Task instructions:
Find every line in the records that holds the string "moved". Copy each one.

Available data:
- Opening Delimiter -

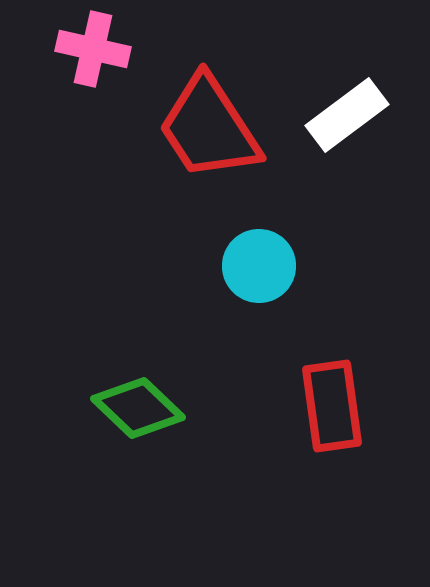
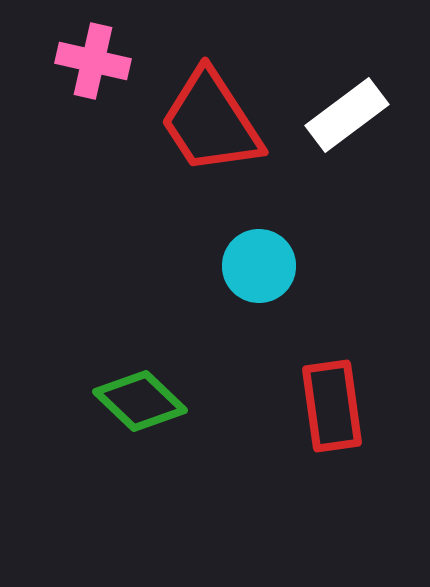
pink cross: moved 12 px down
red trapezoid: moved 2 px right, 6 px up
green diamond: moved 2 px right, 7 px up
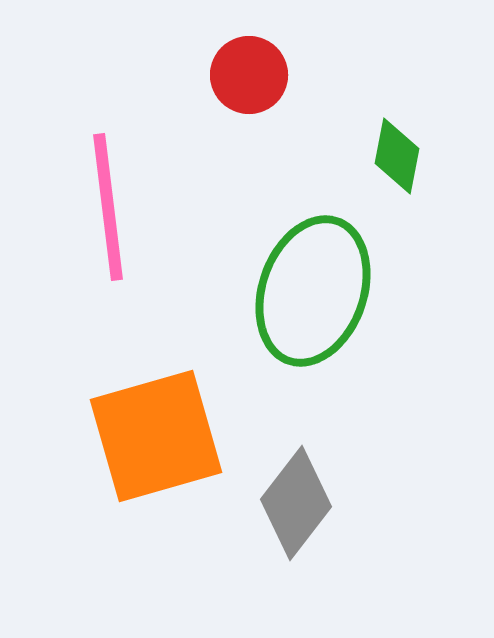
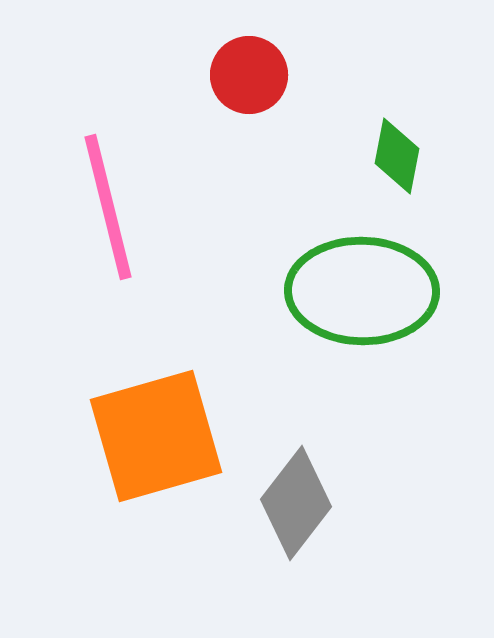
pink line: rotated 7 degrees counterclockwise
green ellipse: moved 49 px right; rotated 72 degrees clockwise
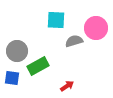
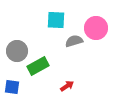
blue square: moved 9 px down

- Closing Delimiter -

Result for this task:
pink cross: moved 12 px down
red trapezoid: moved 2 px right, 6 px up
green diamond: moved 2 px right, 7 px up
green ellipse: moved 49 px right; rotated 72 degrees clockwise
blue square: moved 9 px down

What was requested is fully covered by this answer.